Copy out each line of the data that contains "gray".

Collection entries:
____________________
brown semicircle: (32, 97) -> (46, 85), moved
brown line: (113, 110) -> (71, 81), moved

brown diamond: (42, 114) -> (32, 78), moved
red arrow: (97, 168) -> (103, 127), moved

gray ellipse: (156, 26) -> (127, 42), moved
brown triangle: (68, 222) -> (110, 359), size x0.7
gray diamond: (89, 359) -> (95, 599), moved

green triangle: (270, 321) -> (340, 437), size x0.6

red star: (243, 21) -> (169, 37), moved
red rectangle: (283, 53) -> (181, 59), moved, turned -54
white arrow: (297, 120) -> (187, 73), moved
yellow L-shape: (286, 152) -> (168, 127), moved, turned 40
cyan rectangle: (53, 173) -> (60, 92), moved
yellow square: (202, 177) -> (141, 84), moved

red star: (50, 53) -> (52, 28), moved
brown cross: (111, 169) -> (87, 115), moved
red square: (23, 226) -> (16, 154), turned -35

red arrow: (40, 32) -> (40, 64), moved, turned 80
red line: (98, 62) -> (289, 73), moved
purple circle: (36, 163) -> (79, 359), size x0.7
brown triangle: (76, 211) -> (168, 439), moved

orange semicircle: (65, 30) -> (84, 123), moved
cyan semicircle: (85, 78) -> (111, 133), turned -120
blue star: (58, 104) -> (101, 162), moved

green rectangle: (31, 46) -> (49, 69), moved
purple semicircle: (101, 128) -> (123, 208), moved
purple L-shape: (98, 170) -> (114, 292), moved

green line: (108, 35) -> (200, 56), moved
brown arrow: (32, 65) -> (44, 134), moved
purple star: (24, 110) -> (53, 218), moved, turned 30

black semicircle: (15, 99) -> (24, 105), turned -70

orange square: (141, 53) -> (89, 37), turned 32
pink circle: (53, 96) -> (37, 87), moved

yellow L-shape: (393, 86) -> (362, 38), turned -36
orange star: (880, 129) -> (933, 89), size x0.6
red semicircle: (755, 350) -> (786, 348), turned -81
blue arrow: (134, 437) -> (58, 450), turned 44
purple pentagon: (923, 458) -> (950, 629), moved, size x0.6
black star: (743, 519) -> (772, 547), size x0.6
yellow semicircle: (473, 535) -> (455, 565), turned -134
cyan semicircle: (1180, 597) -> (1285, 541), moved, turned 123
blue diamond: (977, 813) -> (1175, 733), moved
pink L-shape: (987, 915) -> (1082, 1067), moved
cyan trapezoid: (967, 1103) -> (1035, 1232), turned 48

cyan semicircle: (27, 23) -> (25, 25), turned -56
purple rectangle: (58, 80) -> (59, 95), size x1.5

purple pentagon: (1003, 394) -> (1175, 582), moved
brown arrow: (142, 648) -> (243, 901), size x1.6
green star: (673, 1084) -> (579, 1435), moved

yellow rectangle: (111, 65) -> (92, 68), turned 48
____________________
**Task output:**
gray ellipse: (156, 26) -> (127, 42), moved
gray diamond: (89, 359) -> (95, 599), moved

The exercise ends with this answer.